*DIRECTIVE*
Nothing after the line with "camera: 85 degrees left, 5 degrees down" belongs in the copy; extract the lines below from the top through that line, pictures left out.

*MATERIAL SHOWN*
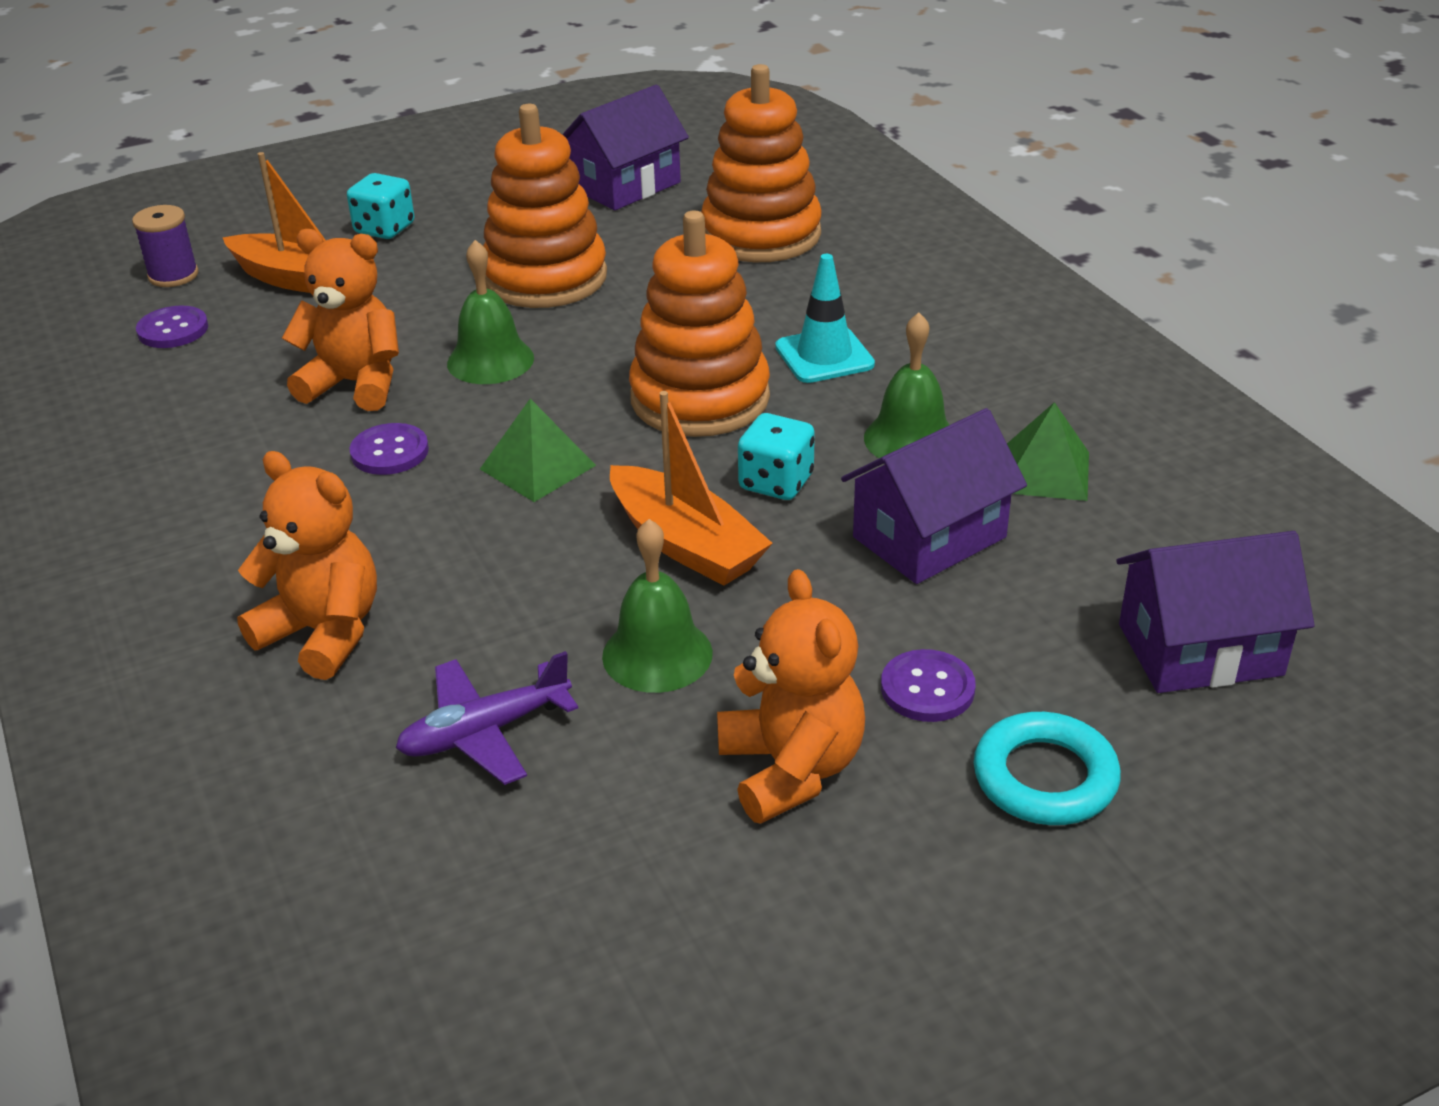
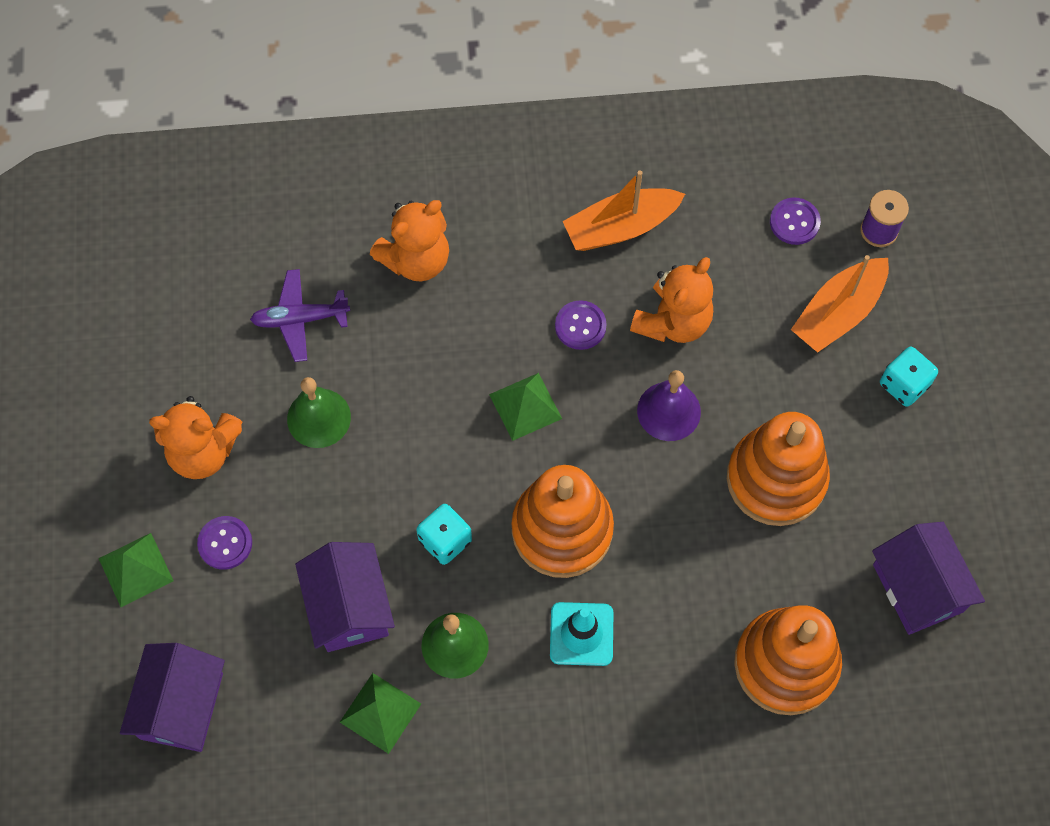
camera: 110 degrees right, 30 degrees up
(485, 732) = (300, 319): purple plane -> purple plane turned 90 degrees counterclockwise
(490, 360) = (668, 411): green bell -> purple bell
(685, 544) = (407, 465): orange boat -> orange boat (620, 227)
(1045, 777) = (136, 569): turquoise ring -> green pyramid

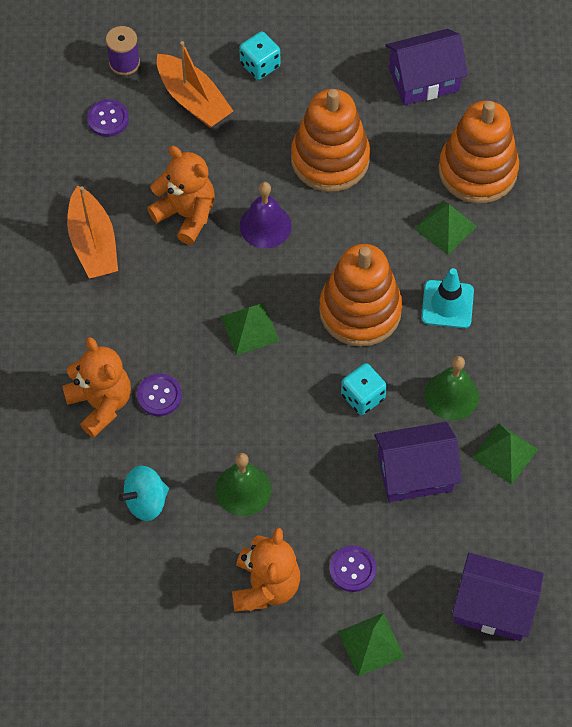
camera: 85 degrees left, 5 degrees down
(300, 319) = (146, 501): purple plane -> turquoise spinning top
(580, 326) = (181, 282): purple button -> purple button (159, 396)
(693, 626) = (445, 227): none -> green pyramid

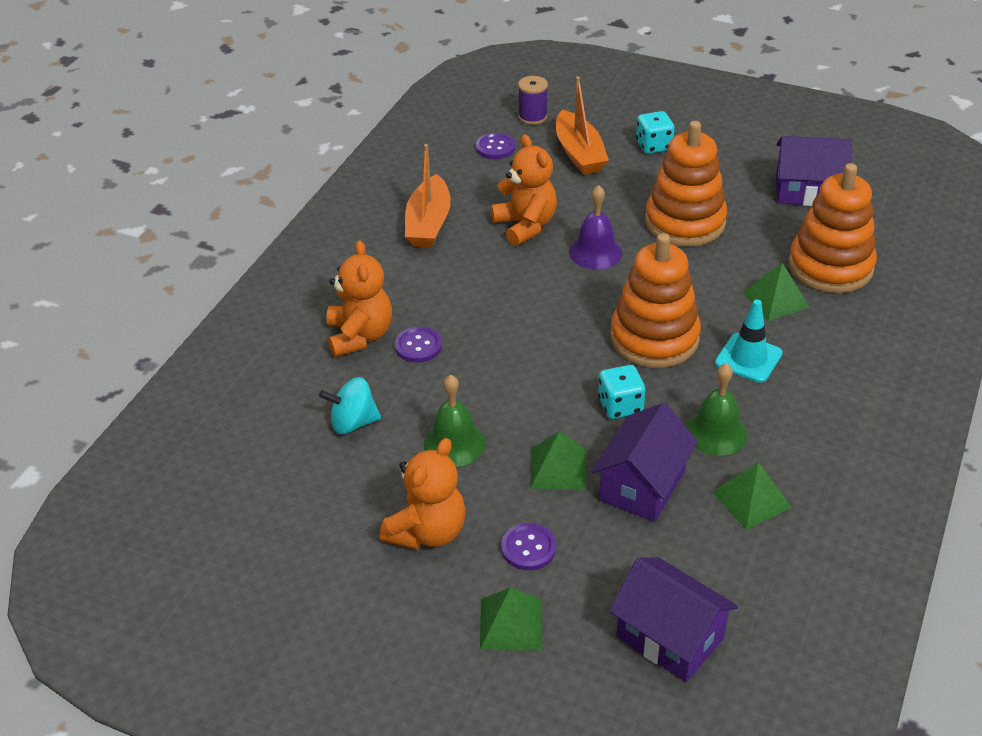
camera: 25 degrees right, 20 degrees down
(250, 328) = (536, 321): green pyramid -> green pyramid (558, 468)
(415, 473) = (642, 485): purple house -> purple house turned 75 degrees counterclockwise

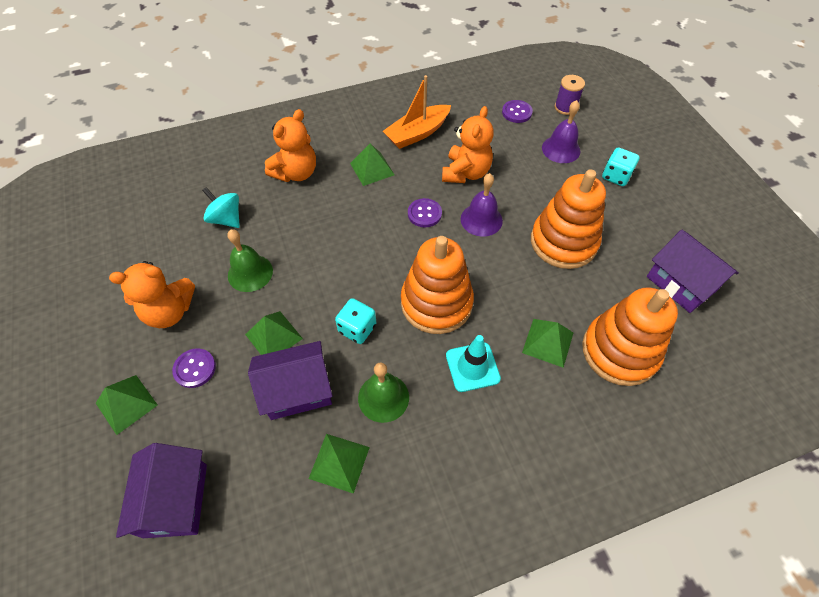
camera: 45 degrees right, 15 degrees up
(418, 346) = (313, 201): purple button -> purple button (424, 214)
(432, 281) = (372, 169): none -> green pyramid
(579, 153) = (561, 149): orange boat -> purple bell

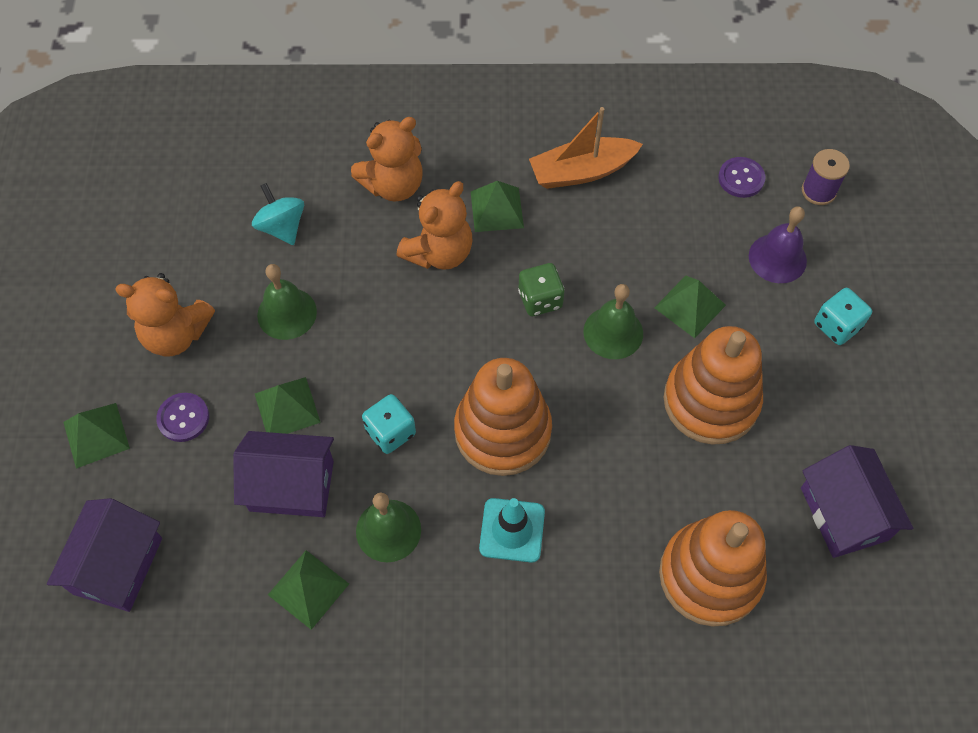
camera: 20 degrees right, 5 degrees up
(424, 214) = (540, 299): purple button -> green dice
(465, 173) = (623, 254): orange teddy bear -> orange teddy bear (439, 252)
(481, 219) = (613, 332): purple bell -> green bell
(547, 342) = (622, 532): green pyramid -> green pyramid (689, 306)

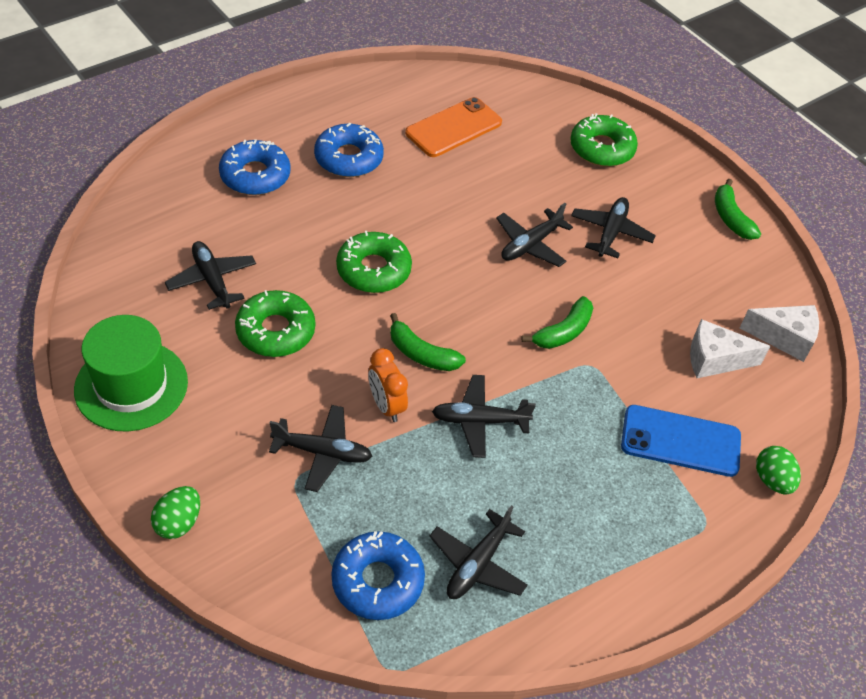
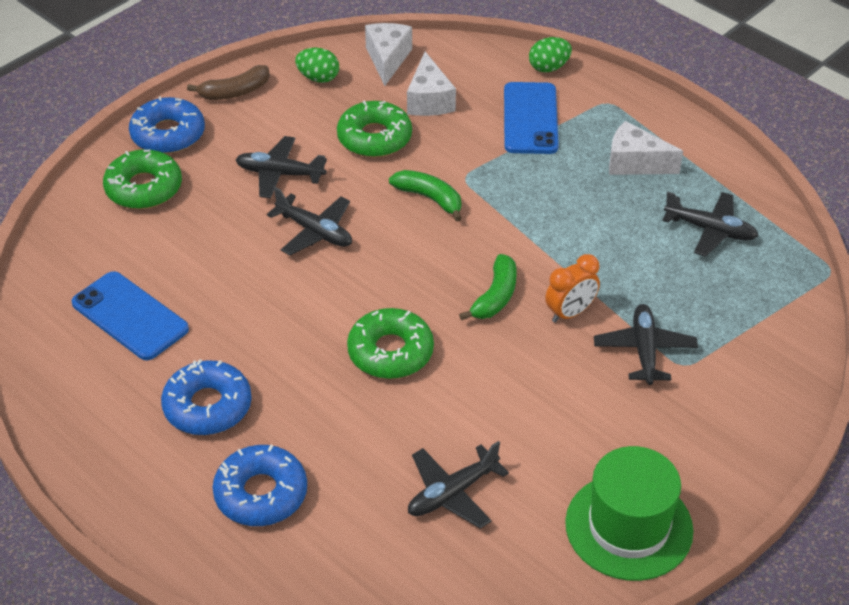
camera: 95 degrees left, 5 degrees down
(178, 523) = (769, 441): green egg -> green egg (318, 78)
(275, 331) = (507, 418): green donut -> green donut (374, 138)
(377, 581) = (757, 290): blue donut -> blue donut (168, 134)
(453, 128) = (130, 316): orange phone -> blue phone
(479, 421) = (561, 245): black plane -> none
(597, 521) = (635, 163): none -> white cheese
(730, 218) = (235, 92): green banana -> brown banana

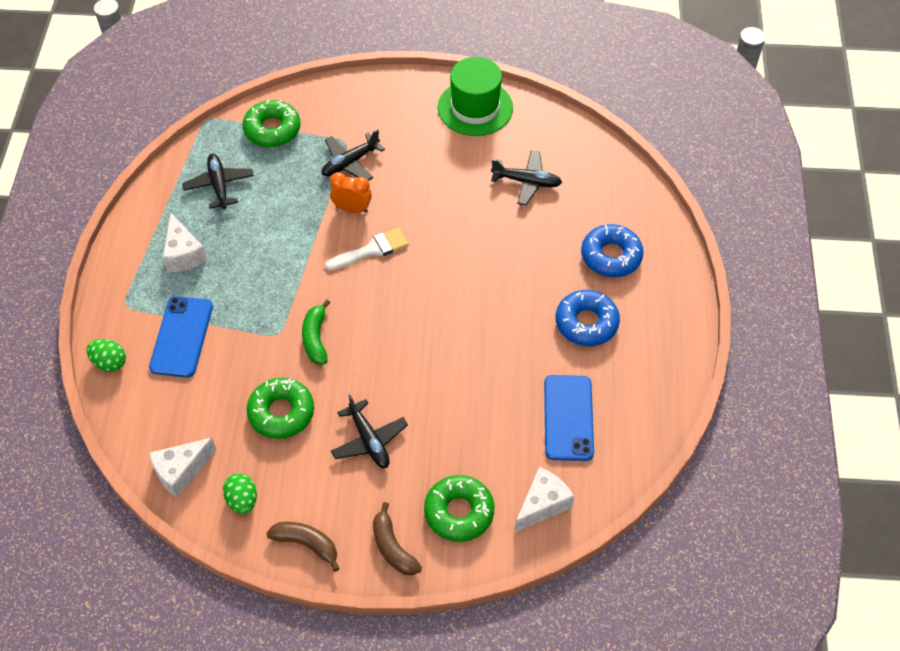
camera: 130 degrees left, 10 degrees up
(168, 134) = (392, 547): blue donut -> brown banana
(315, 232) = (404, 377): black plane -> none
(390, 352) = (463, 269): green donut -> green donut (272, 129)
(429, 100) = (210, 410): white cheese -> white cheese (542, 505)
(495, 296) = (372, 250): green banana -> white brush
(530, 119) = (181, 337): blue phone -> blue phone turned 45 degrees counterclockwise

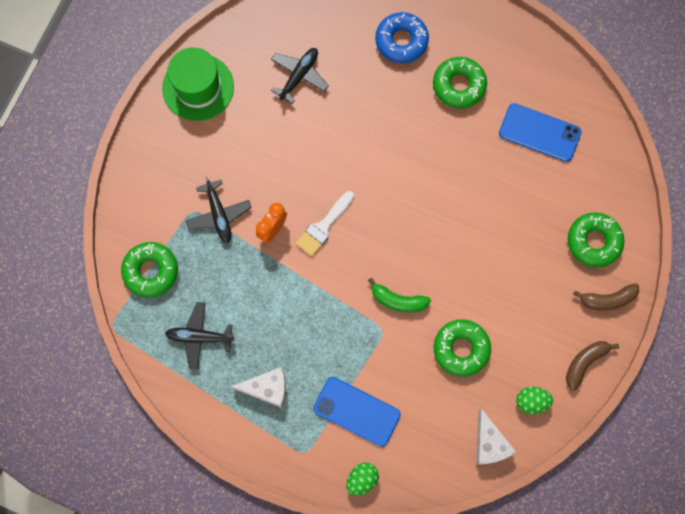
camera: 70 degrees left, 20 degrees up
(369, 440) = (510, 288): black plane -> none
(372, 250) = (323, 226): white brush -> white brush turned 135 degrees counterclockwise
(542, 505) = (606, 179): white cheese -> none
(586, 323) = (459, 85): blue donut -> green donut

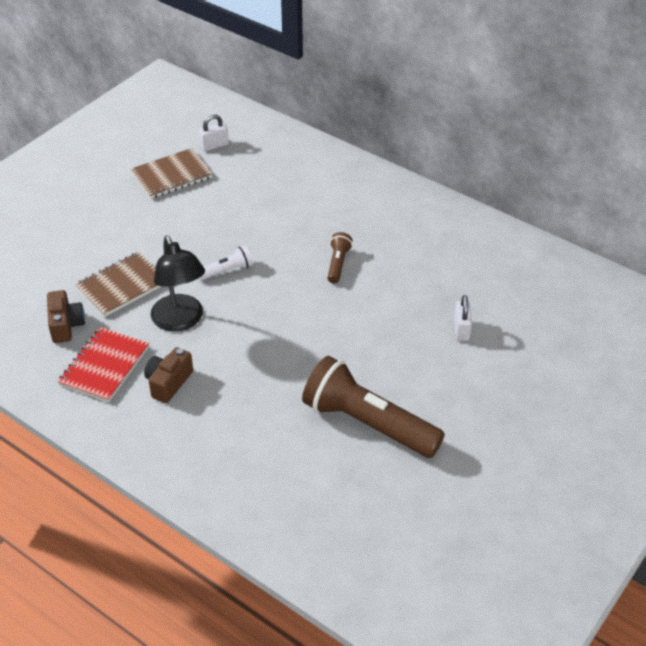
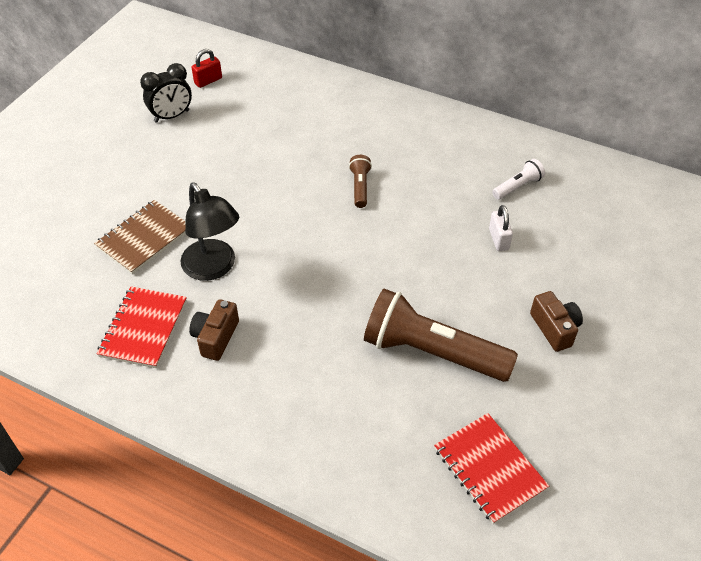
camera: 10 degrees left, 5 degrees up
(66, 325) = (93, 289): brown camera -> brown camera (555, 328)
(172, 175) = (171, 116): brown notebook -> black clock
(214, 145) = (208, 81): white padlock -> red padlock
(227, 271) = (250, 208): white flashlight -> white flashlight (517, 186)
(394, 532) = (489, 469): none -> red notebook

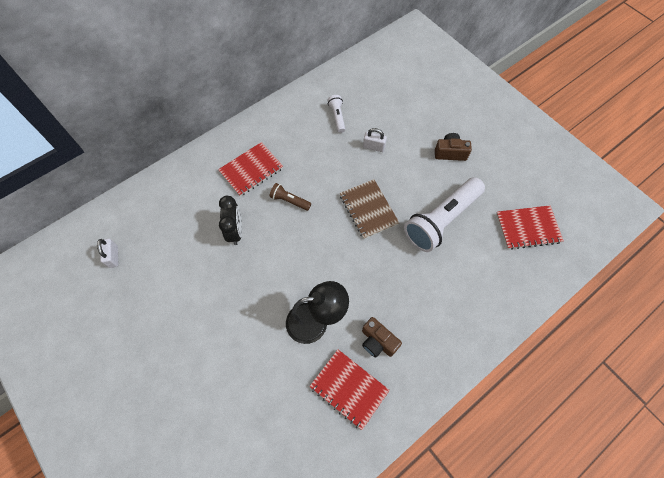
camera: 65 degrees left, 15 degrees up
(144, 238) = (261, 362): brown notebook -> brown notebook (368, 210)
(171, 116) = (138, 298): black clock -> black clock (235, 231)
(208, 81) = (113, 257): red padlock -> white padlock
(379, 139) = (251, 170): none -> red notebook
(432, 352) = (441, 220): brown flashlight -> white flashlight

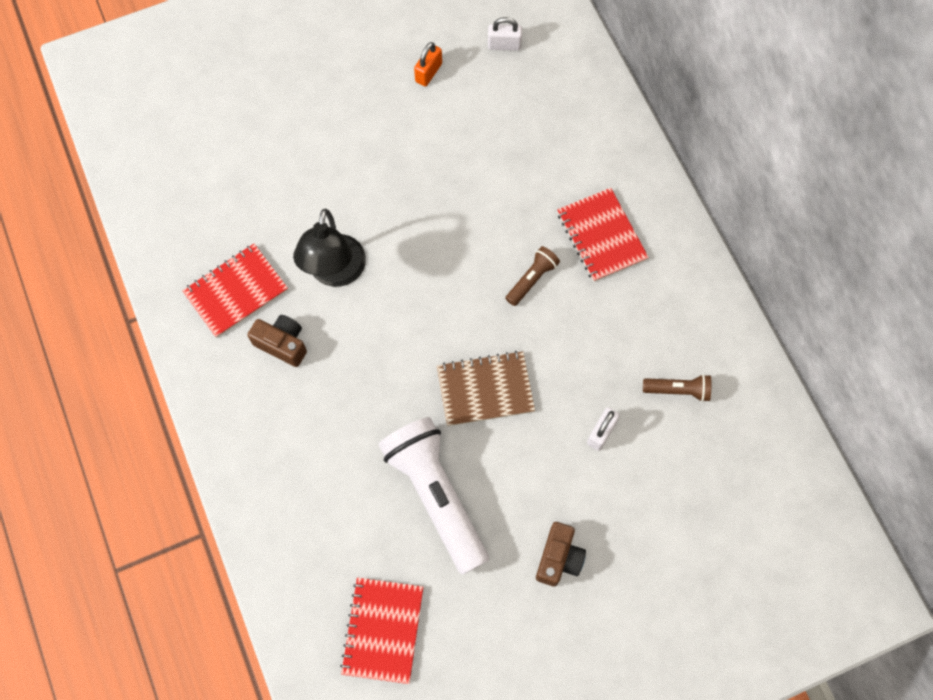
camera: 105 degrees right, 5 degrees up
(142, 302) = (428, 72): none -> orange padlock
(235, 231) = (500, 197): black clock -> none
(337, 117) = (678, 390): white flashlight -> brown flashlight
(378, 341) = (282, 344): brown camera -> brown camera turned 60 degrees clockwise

*SOLUTION TO THE PROBLEM*
camera: 110 degrees right, 30 degrees up
(485, 732) = (300, 319): purple plane -> purple plane turned 90 degrees counterclockwise
(490, 360) = (668, 411): green bell -> purple bell
(685, 544) = (407, 465): orange boat -> orange boat (620, 227)
(1045, 777) = (136, 569): turquoise ring -> green pyramid

camera: 85 degrees left, 5 degrees down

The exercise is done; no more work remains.